» About this exercise
Look below for the line that contains "(422, 211) = (367, 179): red", then copy it and each following line exactly, through and including the line that contains "(530, 236) = (447, 88): blue".

++++ Data to use ++++

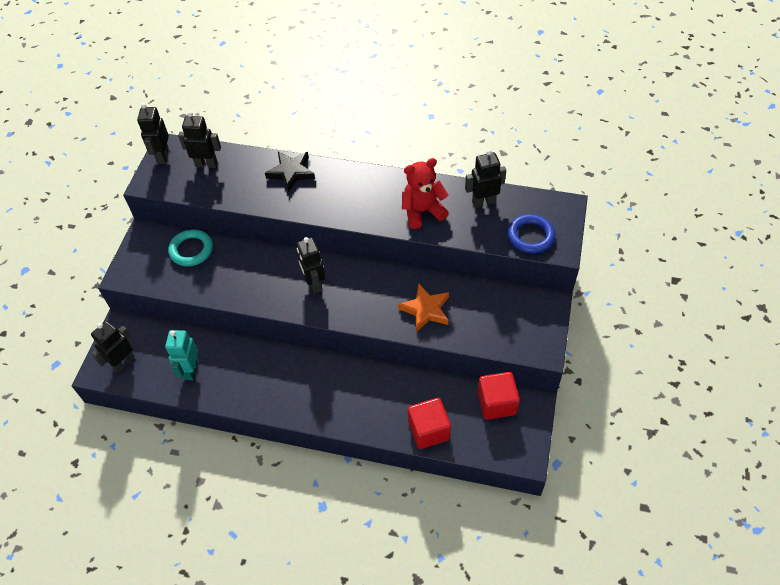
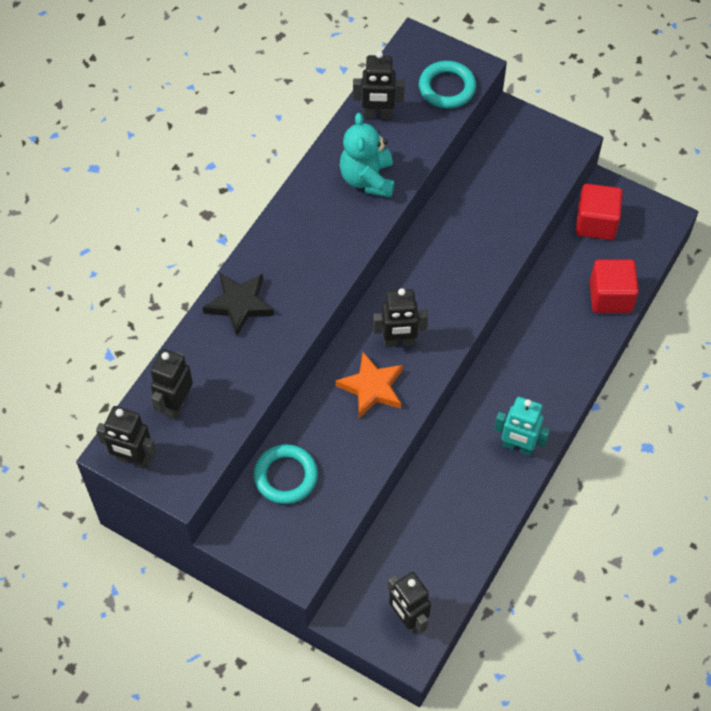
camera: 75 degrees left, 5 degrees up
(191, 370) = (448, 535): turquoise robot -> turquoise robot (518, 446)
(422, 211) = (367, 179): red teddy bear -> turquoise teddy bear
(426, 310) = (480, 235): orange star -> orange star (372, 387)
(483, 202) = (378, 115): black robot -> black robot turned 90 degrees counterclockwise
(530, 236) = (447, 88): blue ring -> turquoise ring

++++
++++ Data to use ++++

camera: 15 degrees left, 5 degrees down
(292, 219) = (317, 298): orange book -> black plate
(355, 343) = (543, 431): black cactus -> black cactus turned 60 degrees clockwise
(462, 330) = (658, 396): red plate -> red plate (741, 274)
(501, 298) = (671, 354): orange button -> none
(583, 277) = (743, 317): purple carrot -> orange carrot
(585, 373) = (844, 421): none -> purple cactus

++++

» Result for this task
(422, 211) = (367, 179): red teddy bear -> turquoise teddy bear
(426, 310) = (480, 235): orange star -> orange star (372, 387)
(483, 202) = (378, 115): black robot -> black robot turned 90 degrees counterclockwise
(530, 236) = (447, 88): blue ring -> turquoise ring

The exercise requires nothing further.